Once the line containing "camera: 145 degrees left, 0 degrees up" is found in the records below, return it and each following line exactly, up to and including the line containing "(695, 348) = (530, 224): red", and nothing else.

MATERIALS PROVIDED:
• • • •
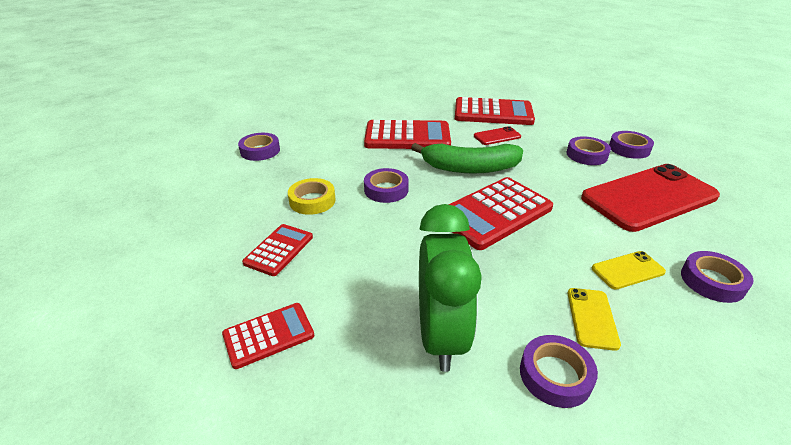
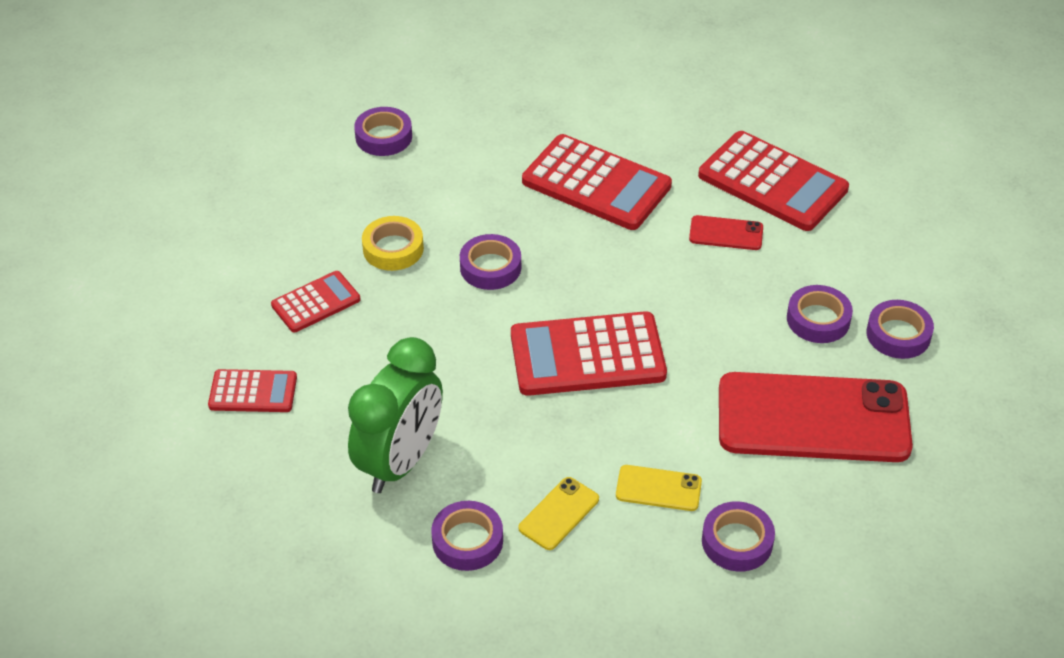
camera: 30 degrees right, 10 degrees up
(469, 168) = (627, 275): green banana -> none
• • • •
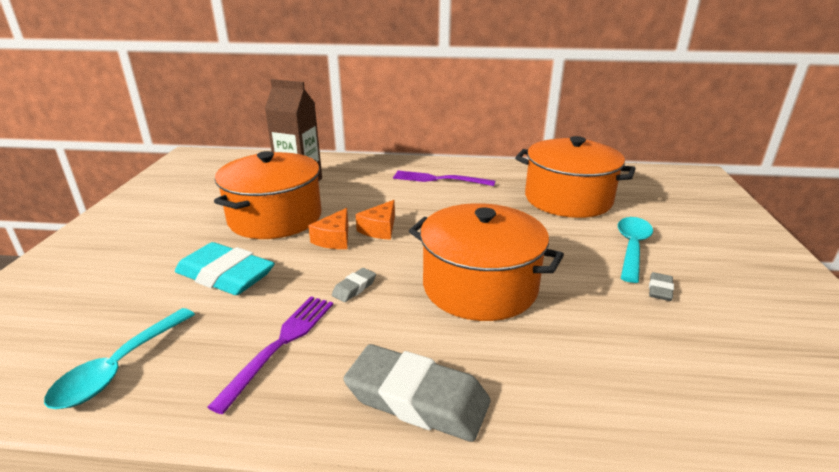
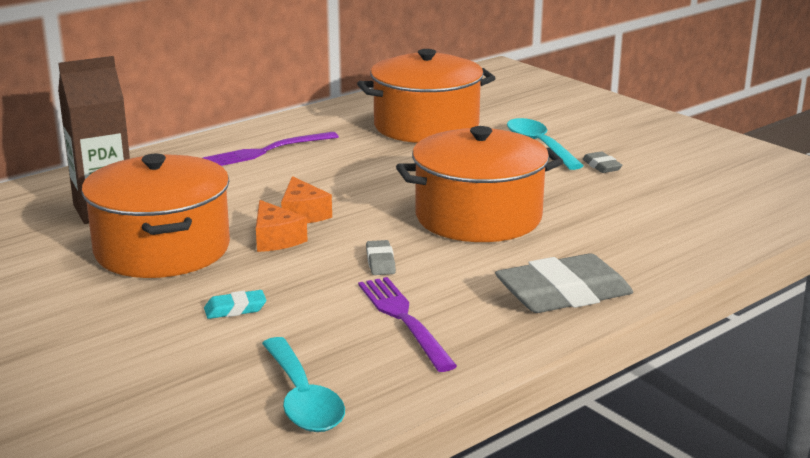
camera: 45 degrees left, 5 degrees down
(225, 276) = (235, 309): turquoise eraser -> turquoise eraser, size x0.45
• • • •
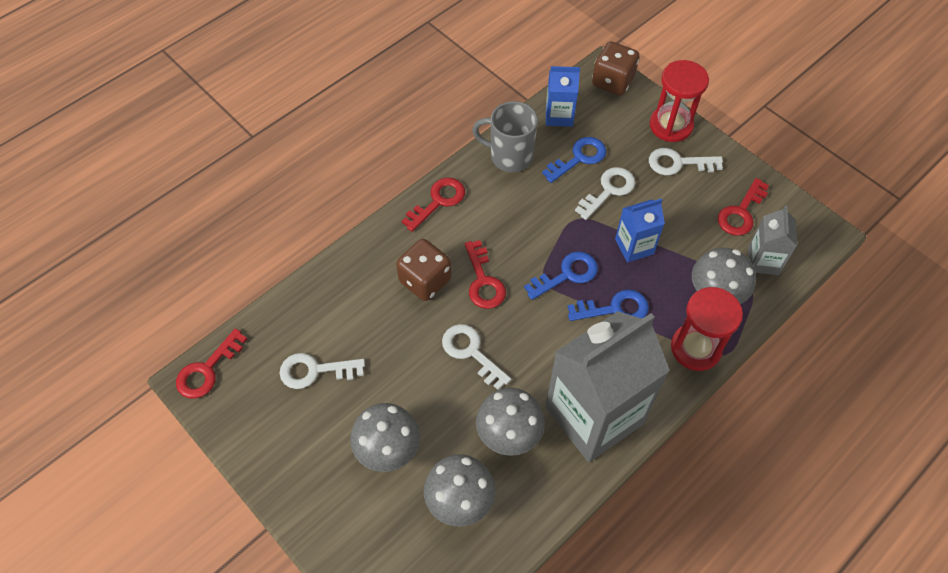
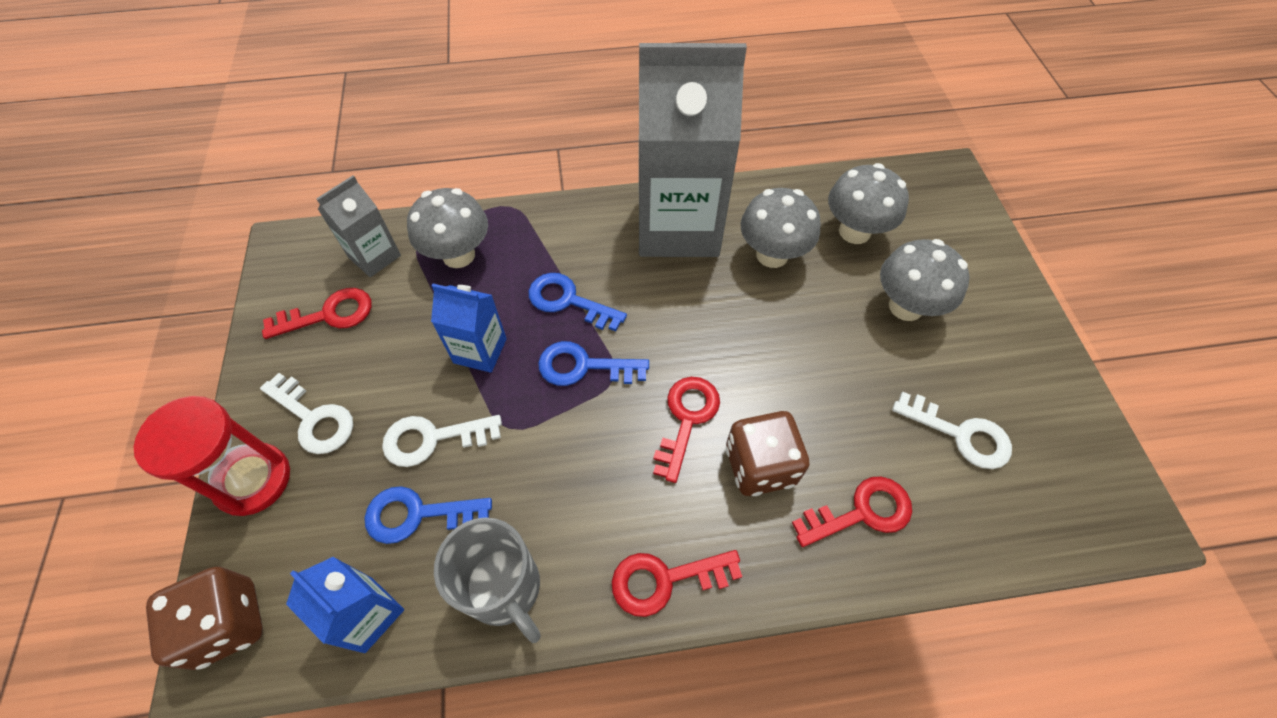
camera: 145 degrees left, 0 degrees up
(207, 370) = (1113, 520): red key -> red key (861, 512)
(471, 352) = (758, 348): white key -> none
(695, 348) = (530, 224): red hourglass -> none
• • • •
RESPONSE TO THIS EXERCISE:
camera: 145 degrees left, 0 degrees up
(207, 370) = (1113, 520): red key -> red key (861, 512)
(471, 352) = (758, 348): white key -> none
(695, 348) = (530, 224): red hourglass -> none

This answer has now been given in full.